Colored object listings =
- Opening Delimiter -
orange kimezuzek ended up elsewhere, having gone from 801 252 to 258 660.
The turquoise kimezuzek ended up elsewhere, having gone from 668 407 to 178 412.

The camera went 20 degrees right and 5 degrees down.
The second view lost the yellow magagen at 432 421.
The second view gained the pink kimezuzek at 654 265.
- Closing Delimiter -
Work to complete = Once you reach the line that contains "The turquoise kimezuzek", print it and every line after it exactly as written, stopping at the last line of the records and adding nothing.

Answer area =
The turquoise kimezuzek ended up elsewhere, having gone from 668 407 to 178 412.

The camera went 20 degrees right and 5 degrees down.
The second view lost the yellow magagen at 432 421.
The second view gained the pink kimezuzek at 654 265.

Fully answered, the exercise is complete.